(PROBLEM)
What you should give back is a precise copy of the lines below from the one containing "(158, 283) = (353, 482): yellow" through the one containing "(348, 174) = (511, 288): orange", with no pictures.

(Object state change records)

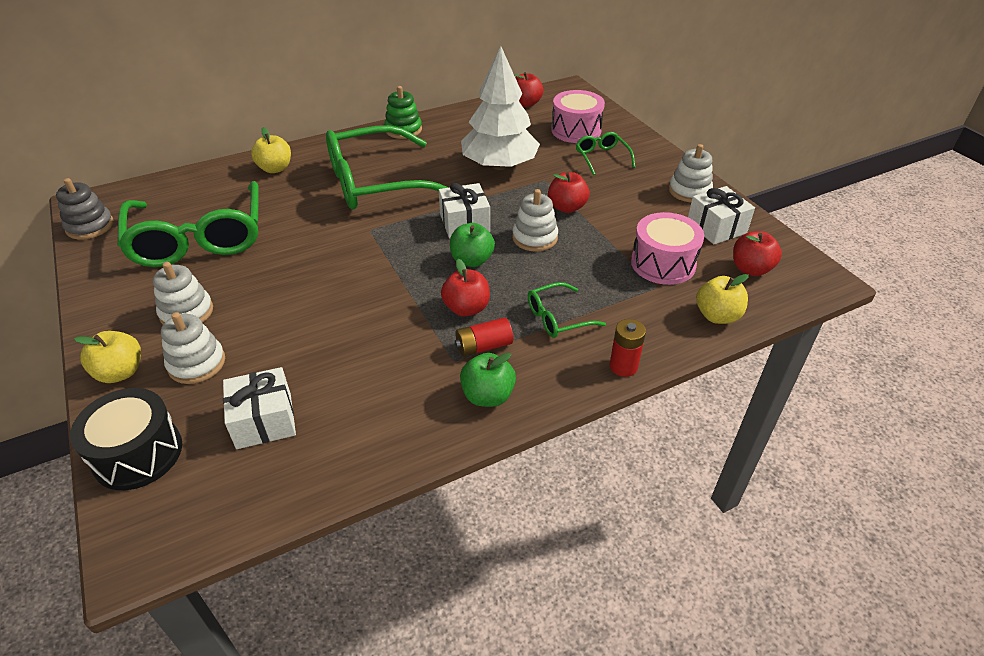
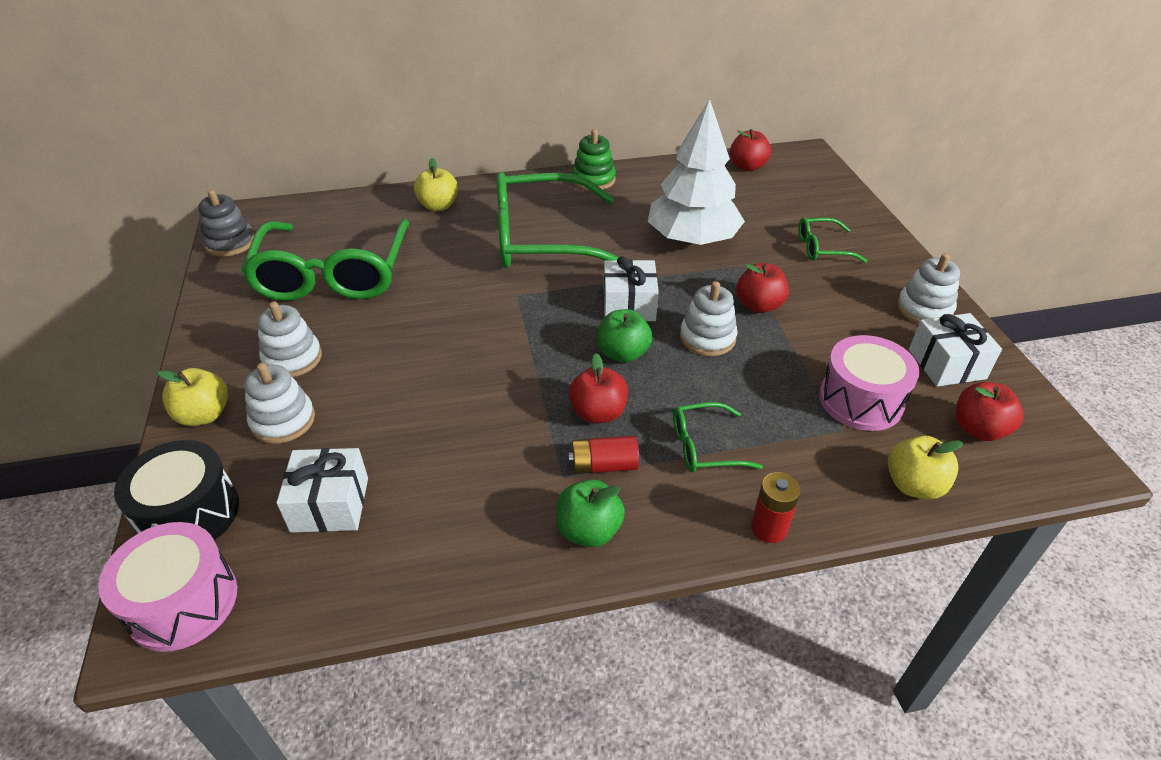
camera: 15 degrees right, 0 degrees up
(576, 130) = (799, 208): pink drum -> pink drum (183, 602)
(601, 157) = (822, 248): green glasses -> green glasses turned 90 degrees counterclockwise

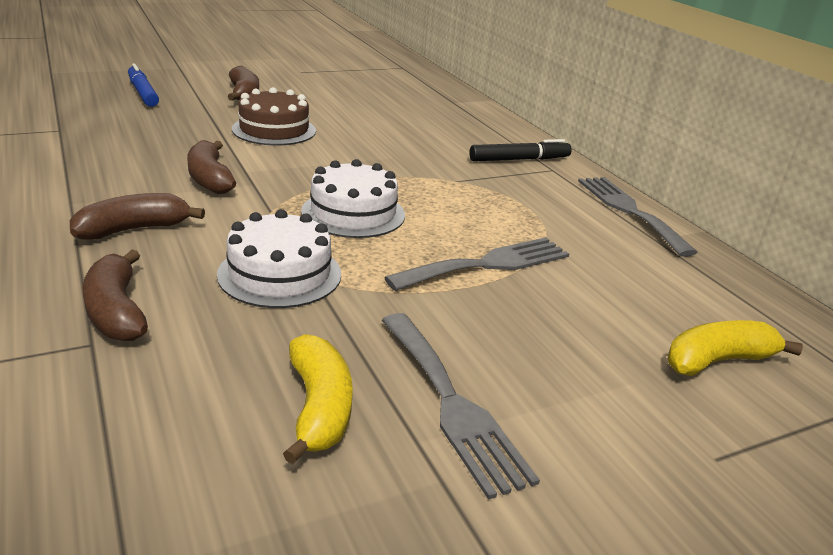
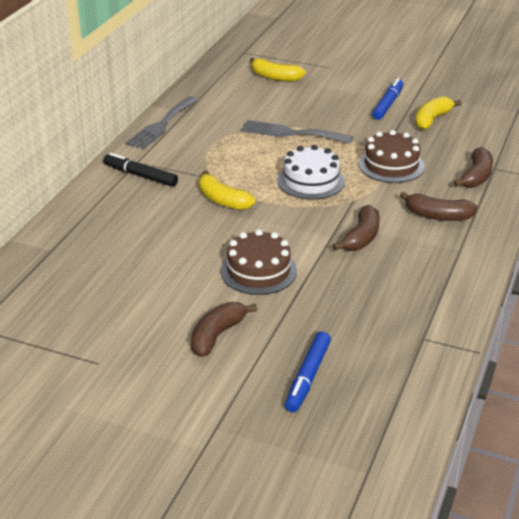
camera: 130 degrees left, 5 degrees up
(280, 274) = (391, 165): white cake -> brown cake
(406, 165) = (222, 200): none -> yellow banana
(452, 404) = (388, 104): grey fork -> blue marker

* * *

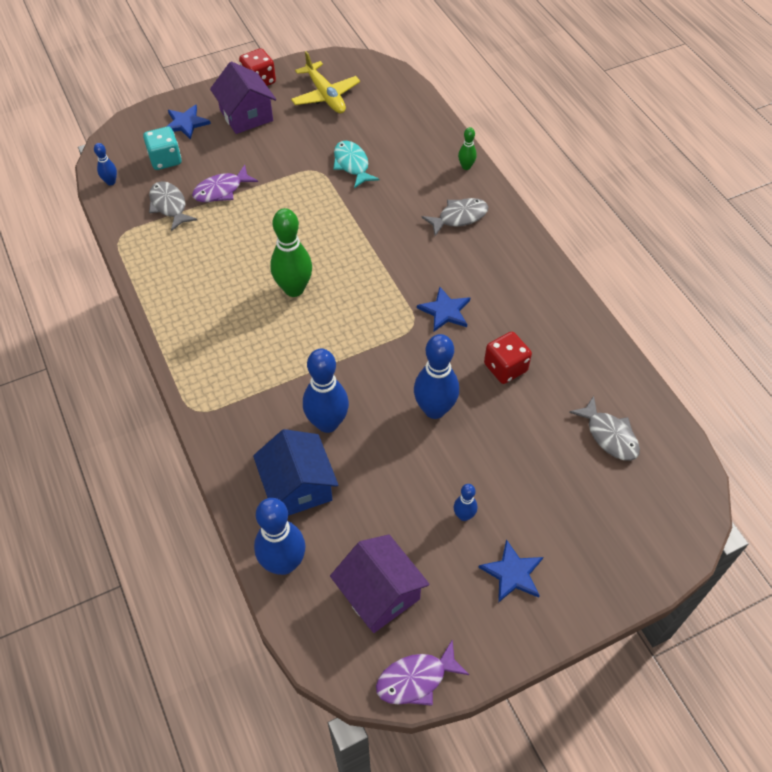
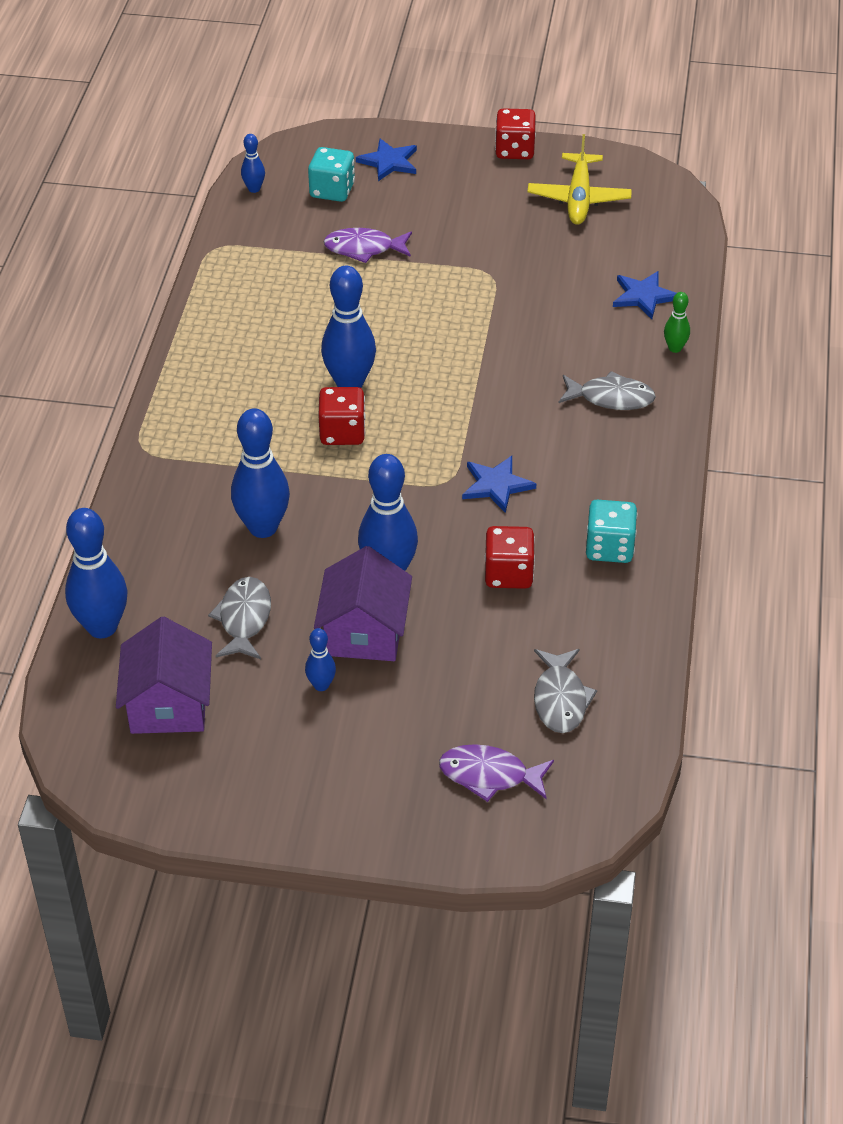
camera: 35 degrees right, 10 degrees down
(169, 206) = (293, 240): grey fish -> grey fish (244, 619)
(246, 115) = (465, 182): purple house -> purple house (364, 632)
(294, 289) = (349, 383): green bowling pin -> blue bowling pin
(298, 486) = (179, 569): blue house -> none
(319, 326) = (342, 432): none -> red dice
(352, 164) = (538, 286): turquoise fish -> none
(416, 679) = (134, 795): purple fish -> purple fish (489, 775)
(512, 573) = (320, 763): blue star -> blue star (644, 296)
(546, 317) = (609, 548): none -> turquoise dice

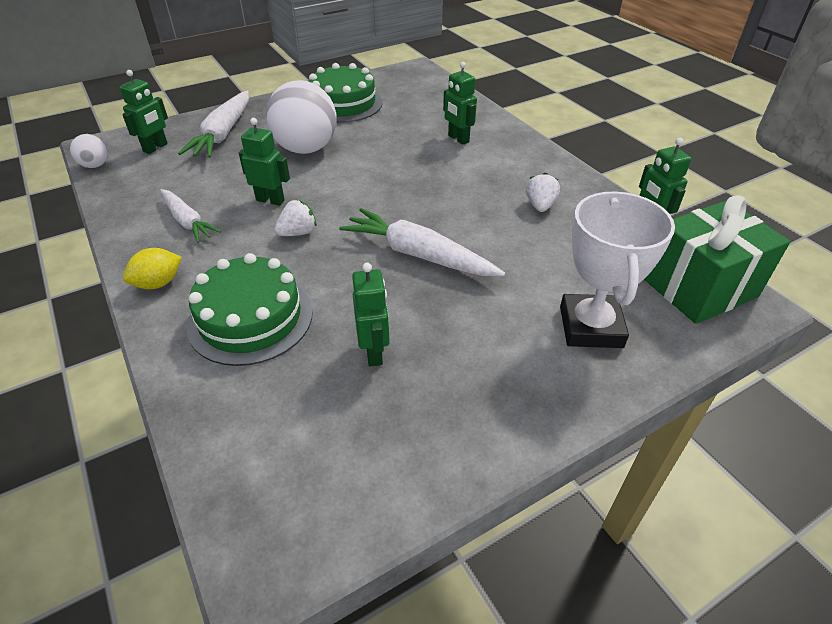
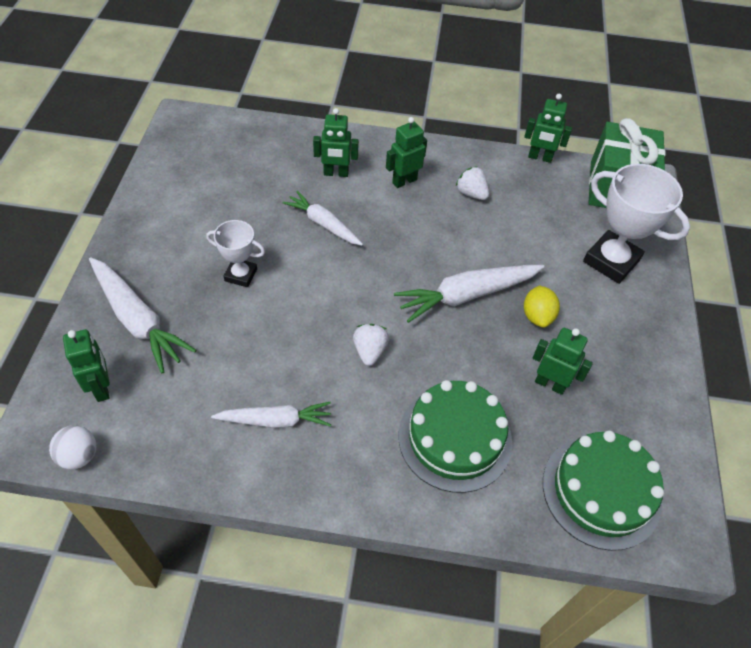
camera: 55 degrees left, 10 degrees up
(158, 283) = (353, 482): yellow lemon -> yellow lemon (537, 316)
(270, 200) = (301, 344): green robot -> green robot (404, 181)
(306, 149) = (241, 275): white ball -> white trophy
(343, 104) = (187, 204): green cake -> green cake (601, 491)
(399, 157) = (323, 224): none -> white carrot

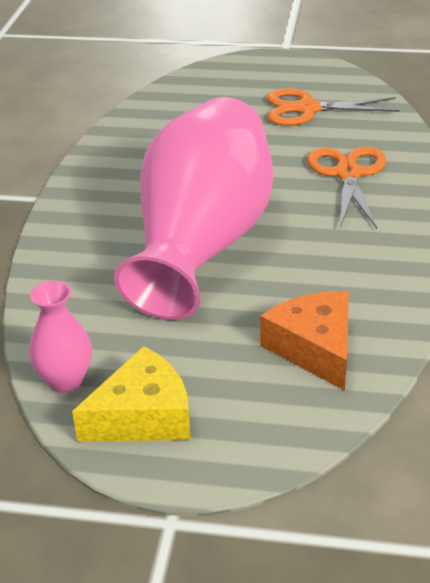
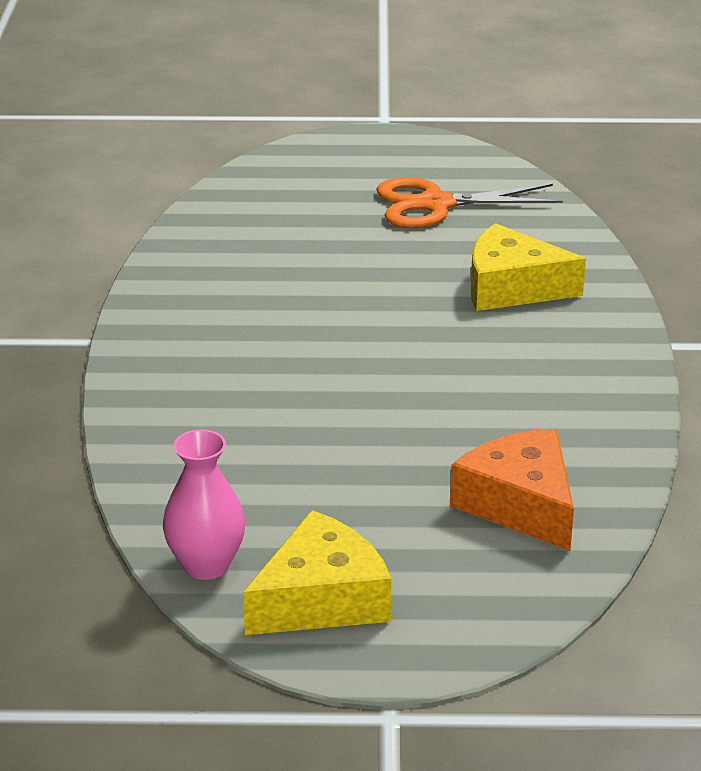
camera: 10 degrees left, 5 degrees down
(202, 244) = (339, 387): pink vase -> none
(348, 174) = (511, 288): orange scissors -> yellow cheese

(EXERCISE SOLUTION)
(158, 283) = (353, 482): yellow lemon -> yellow lemon (537, 316)
(270, 200) = (301, 344): green robot -> green robot (404, 181)
(306, 149) = (241, 275): white ball -> white trophy
(343, 104) = (187, 204): green cake -> green cake (601, 491)
(399, 157) = (323, 224): none -> white carrot

camera: 10 degrees left, 5 degrees down
(202, 244) = (339, 387): pink vase -> none
(348, 174) = (511, 288): orange scissors -> yellow cheese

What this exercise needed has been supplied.